* [What is needed]
Count up the lines of the data below that contain the string "none", then give only the total.

○ ○ ○ ○ ○ ○ ○

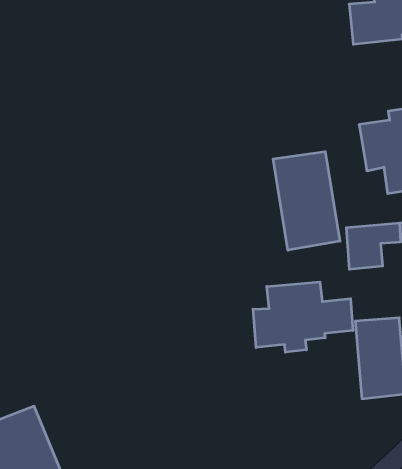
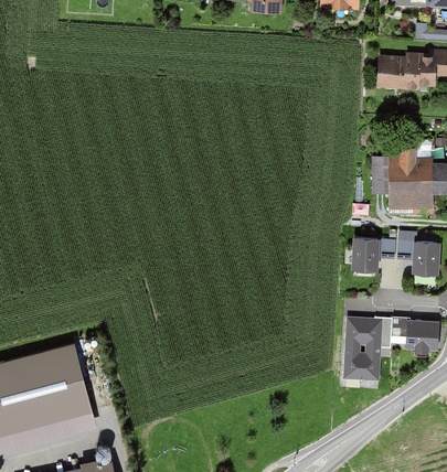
building: [273,152,340,250] -> none
building: [253,282,353,352] -> none

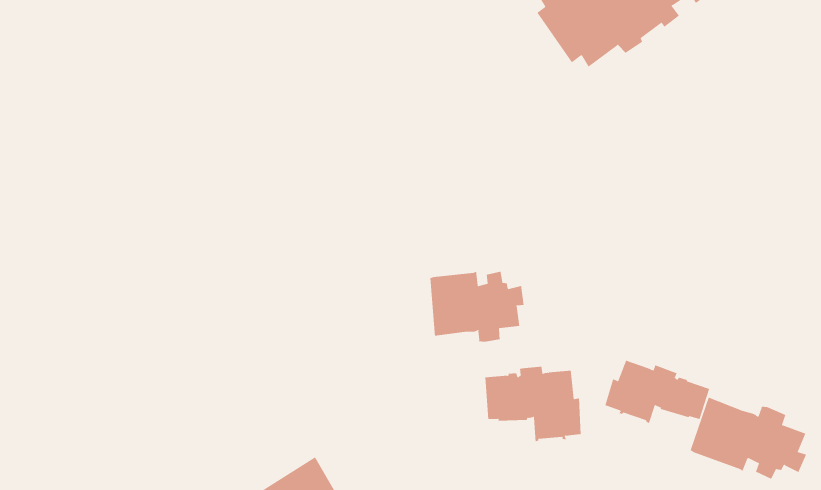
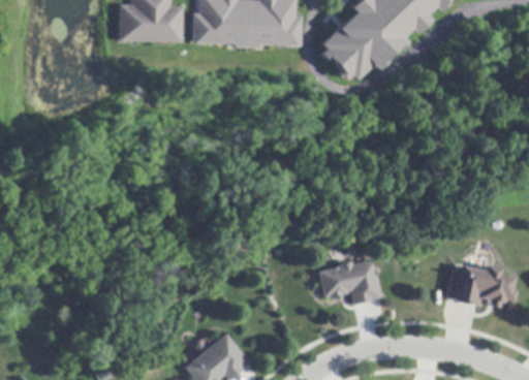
building: [430,271,524,343] -> none
building: [605,360,710,424] -> none

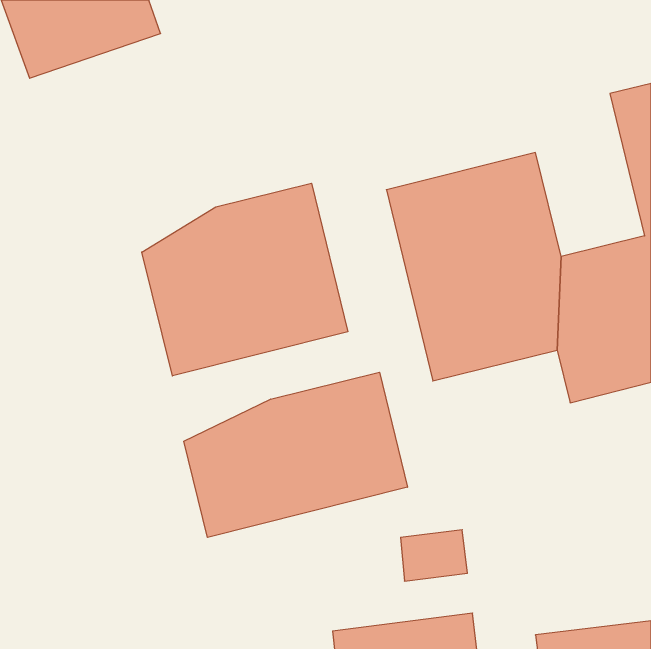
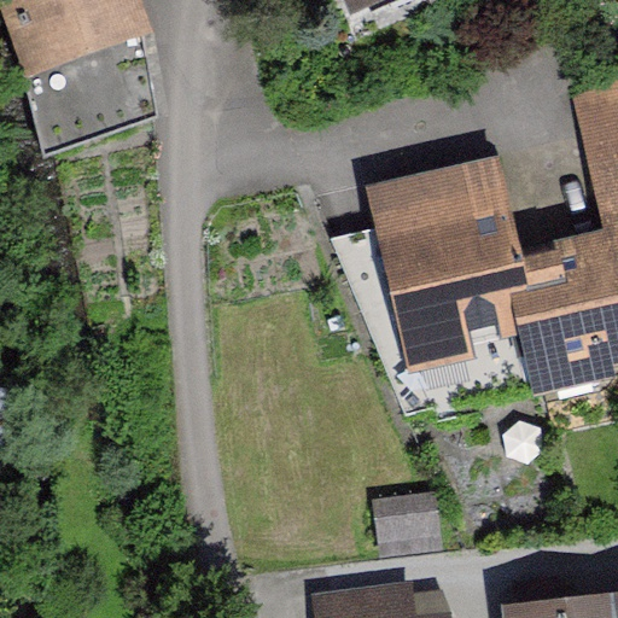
building: [142,183,348,376] -> none
building: [184,372,407,537] -> none

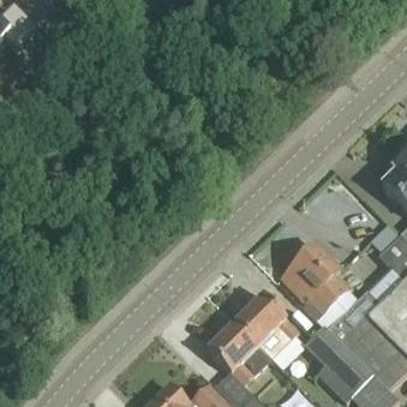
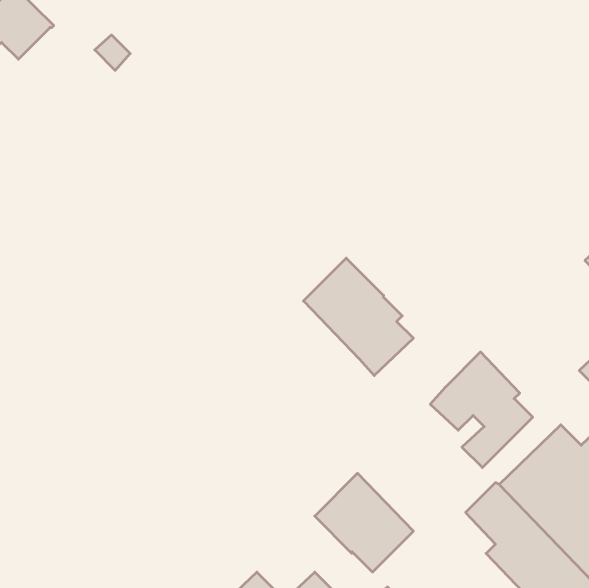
building: [234,293,305,369] -> [303,258,413,376]

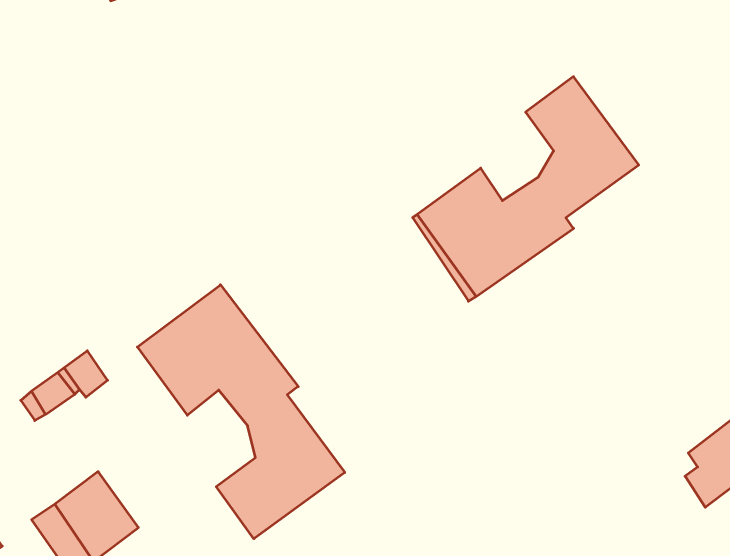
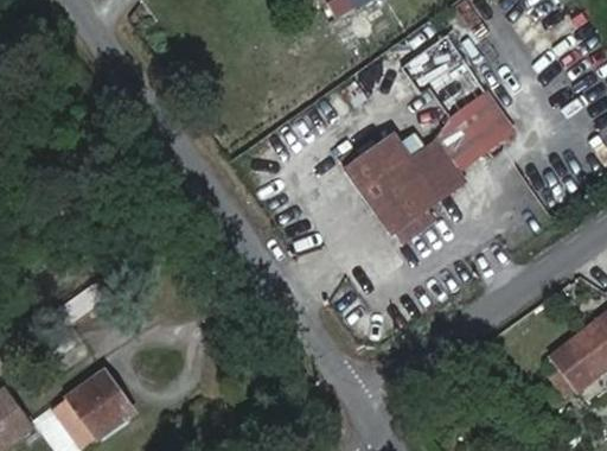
building: [137,285,345,539] -> none

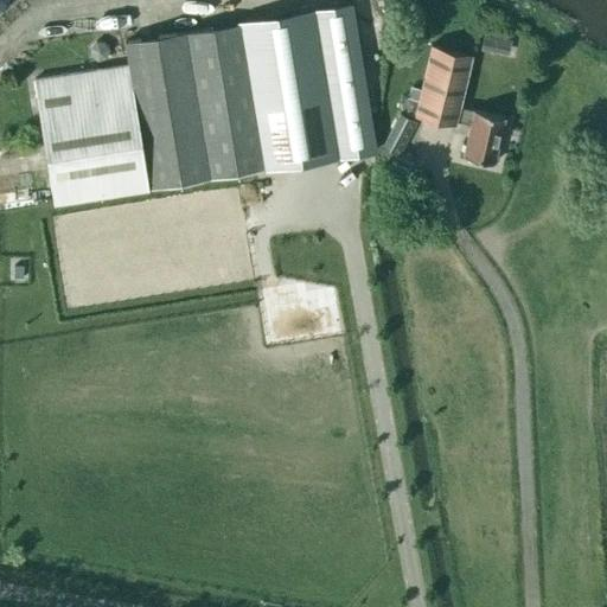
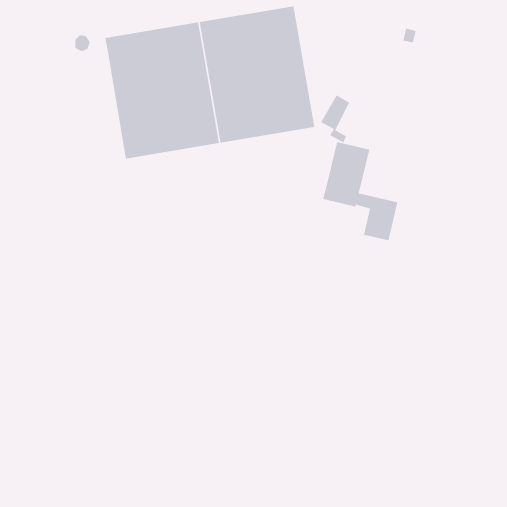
building: [415,46,505,165] -> [323,141,398,241]
building: [34,65,151,207] -> none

○ ○ ○ ○ ○ ○ ○

* [Output]
8